**What to do**
Leave every image out, and return the rest of the data word for word.

**Data extract**
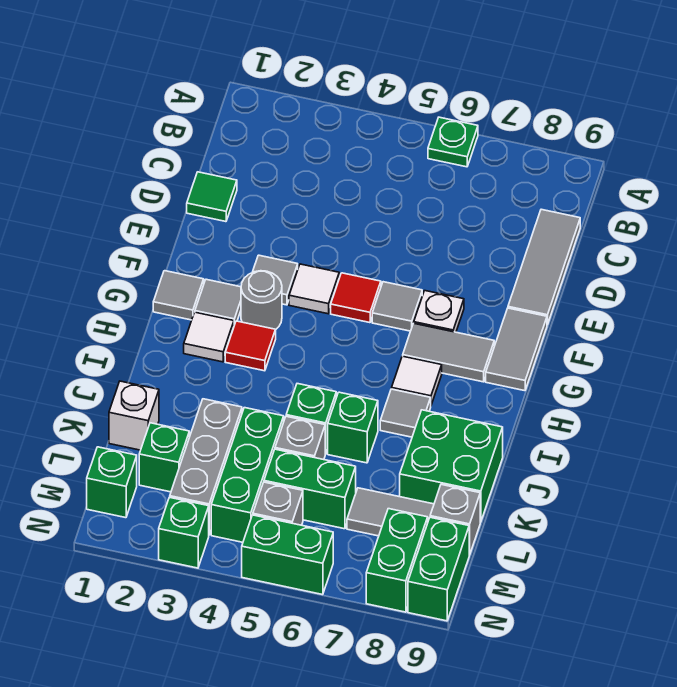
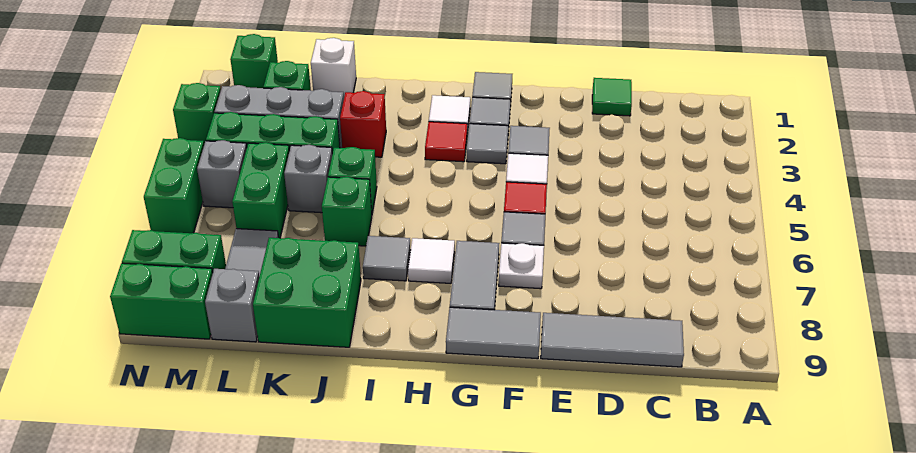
green plate A6 level 1 -> none
grey round brick G3 level 1 -> grey tile G3 level 1
none -> red brick J3 level 1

**Task answer**
green plate A6 level 1 -> none
grey round brick G3 level 1 -> grey tile G3 level 1
none -> red brick J3 level 1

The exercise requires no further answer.